- [Work instructions]: The result should be every line that contains the word "marrón", taken from the material.

- [Recorded information]:
————————

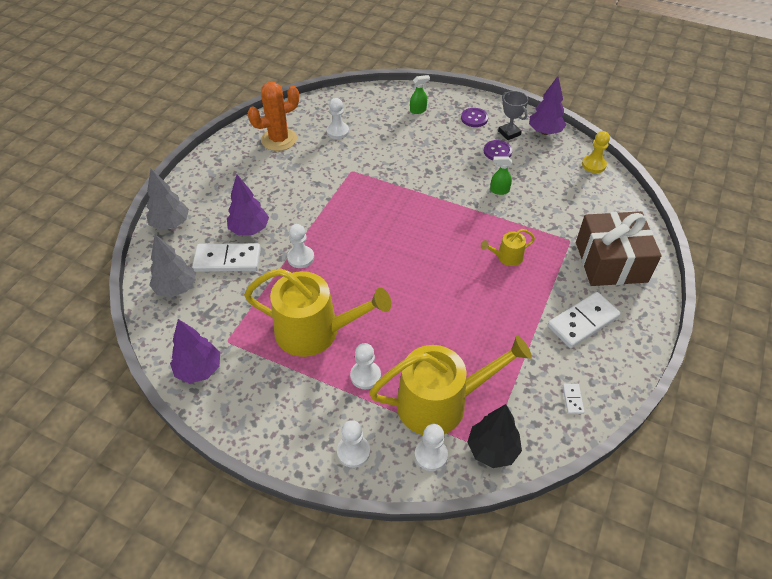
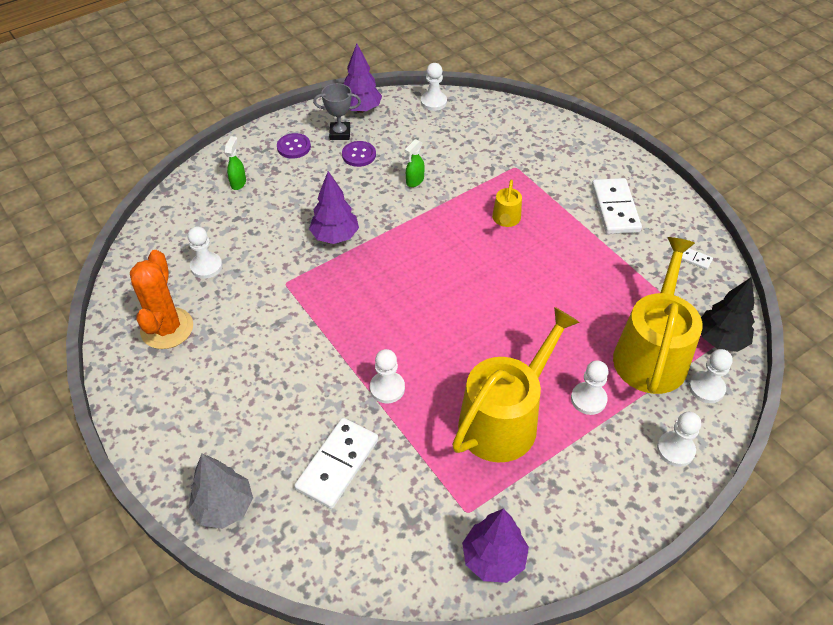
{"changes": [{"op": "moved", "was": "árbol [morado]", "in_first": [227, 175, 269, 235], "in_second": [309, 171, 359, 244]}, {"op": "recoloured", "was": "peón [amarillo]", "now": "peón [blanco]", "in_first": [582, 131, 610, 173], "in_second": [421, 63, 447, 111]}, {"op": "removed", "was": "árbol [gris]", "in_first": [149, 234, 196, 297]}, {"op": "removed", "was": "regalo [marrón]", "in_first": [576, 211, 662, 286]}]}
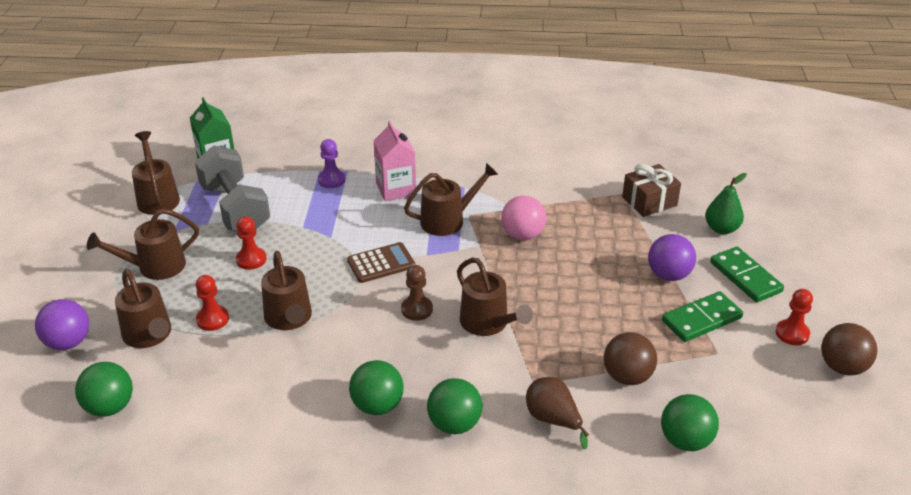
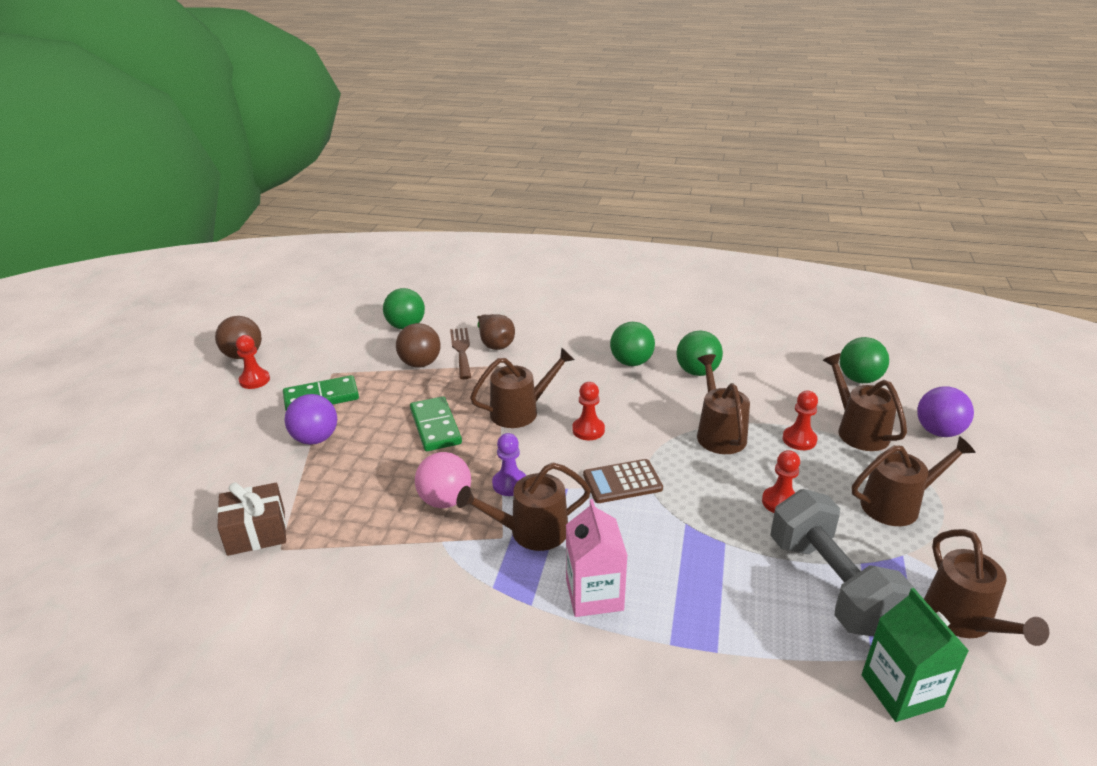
{"changes": [{"op": "moved", "was": "ficha de dominó [verde]", "in_first": [710, 247, 784, 302], "in_second": [410, 396, 462, 451]}, {"op": "added", "now": "tenedor [marrón]", "in_second": [450, 328, 471, 379]}, {"op": "turned", "was": "regadera [marrón]", "in_first": [457, 258, 533, 336], "in_second": [470, 347, 575, 428], "clockwise": 90}, {"op": "moved", "was": "peón [morado]", "in_first": [318, 139, 345, 188], "in_second": [492, 433, 526, 496]}, {"op": "recoloured", "was": "peón [marrón]", "now": "peón [rojo]", "in_first": [401, 265, 433, 321], "in_second": [572, 382, 605, 440]}, {"op": "moved", "was": "pelota [verde]", "in_first": [427, 378, 482, 434], "in_second": [676, 331, 723, 376]}, {"op": "removed", "was": "pera [verde]", "in_first": [705, 173, 747, 234]}]}
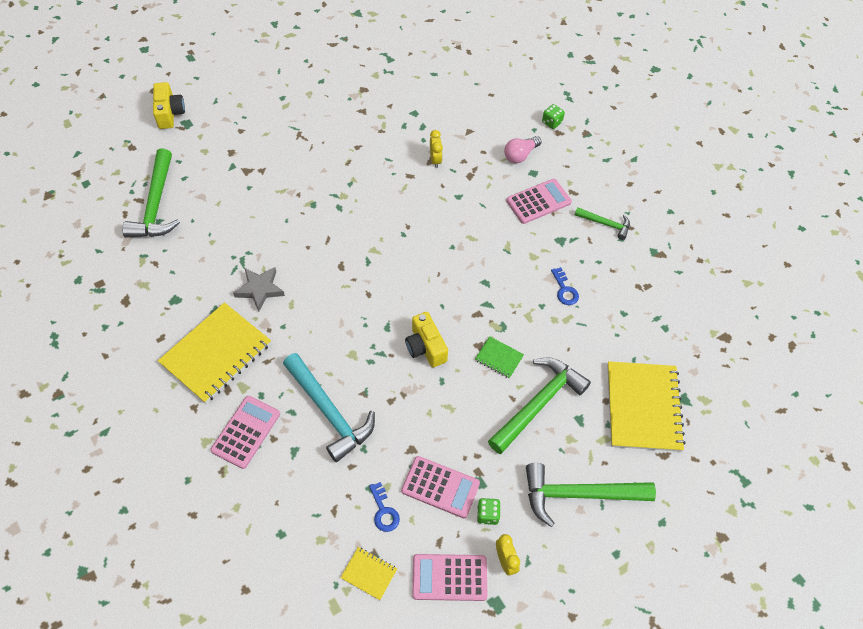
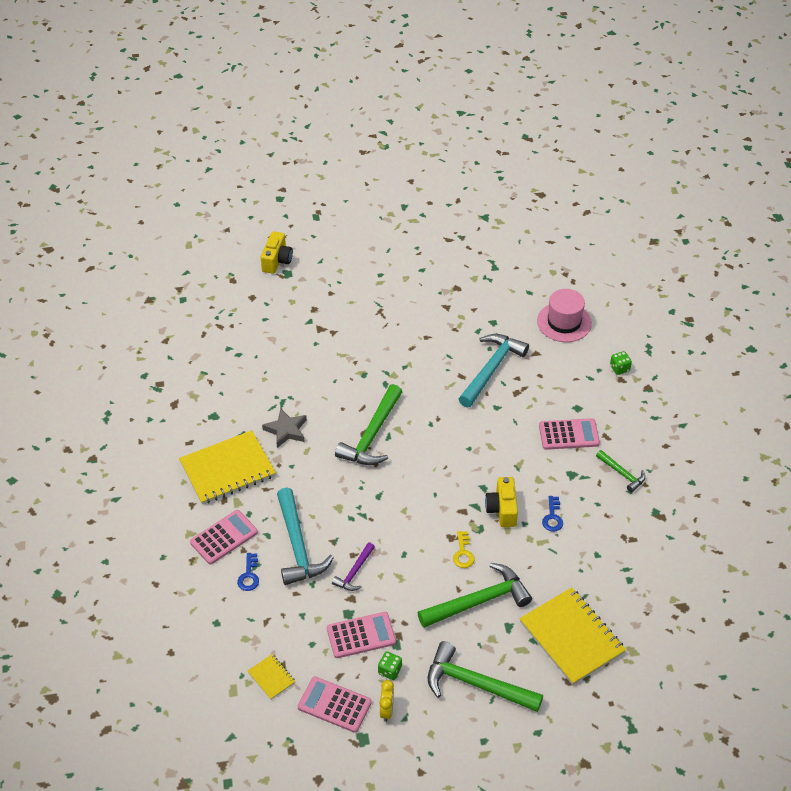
{"changes": [{"op": "moved", "was": "llave [azul]", "in_first": [369, 482, 400, 532], "in_second": [237, 553, 259, 591]}, {"op": "turned", "was": "calculadora [rosa]", "in_first": [401, 456, 480, 518], "in_second": [327, 612, 396, 658], "clockwise": -60}, {"op": "added", "now": "martillo [morado]", "in_second": [332, 542, 375, 591]}, {"op": "moved", "was": "martillo [verde]", "in_first": [122, 149, 180, 238], "in_second": [335, 384, 402, 465]}, {"op": "replaced", "was": "cuaderno [verde]", "now": "llave [amarillo]", "in_first": [475, 336, 524, 379], "in_second": [453, 531, 475, 568]}, {"op": "replaced", "was": "despertador [amarillo]", "now": "martillo [turquesa]", "in_first": [430, 130, 443, 168], "in_second": [459, 334, 529, 407]}, {"op": "moved", "was": "cámara [amarillo]", "in_first": [405, 312, 448, 367], "in_second": [485, 477, 518, 527]}, {"op": "turned", "was": "cuaderno [amarillo]", "in_first": [607, 361, 686, 452], "in_second": [520, 587, 626, 685], "clockwise": -60}, {"op": "added", "now": "sombrero [rosa]", "in_second": [537, 289, 592, 342]}, {"op": "removed", "was": "bombilla [rosa]", "in_first": [504, 136, 542, 163]}]}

————————

- [Result]:
{"changes": [{"op": "moved", "was": "árbol [morado]", "in_first": [227, 175, 269, 235], "in_second": [309, 171, 359, 244]}, {"op": "recoloured", "was": "peón [amarillo]", "now": "peón [blanco]", "in_first": [582, 131, 610, 173], "in_second": [421, 63, 447, 111]}, {"op": "removed", "was": "árbol [gris]", "in_first": [149, 234, 196, 297]}, {"op": "removed", "was": "regalo [marrón]", "in_first": [576, 211, 662, 286]}]}
{"changes": [{"op": "moved", "was": "ficha de dominó [verde]", "in_first": [710, 247, 784, 302], "in_second": [410, 396, 462, 451]}, {"op": "added", "now": "tenedor [marrón]", "in_second": [450, 328, 471, 379]}, {"op": "turned", "was": "regadera [marrón]", "in_first": [457, 258, 533, 336], "in_second": [470, 347, 575, 428], "clockwise": 90}, {"op": "moved", "was": "peón [morado]", "in_first": [318, 139, 345, 188], "in_second": [492, 433, 526, 496]}, {"op": "recoloured", "was": "peón [marrón]", "now": "peón [rojo]", "in_first": [401, 265, 433, 321], "in_second": [572, 382, 605, 440]}, {"op": "moved", "was": "pelota [verde]", "in_first": [427, 378, 482, 434], "in_second": [676, 331, 723, 376]}, {"op": "removed", "was": "pera [verde]", "in_first": [705, 173, 747, 234]}]}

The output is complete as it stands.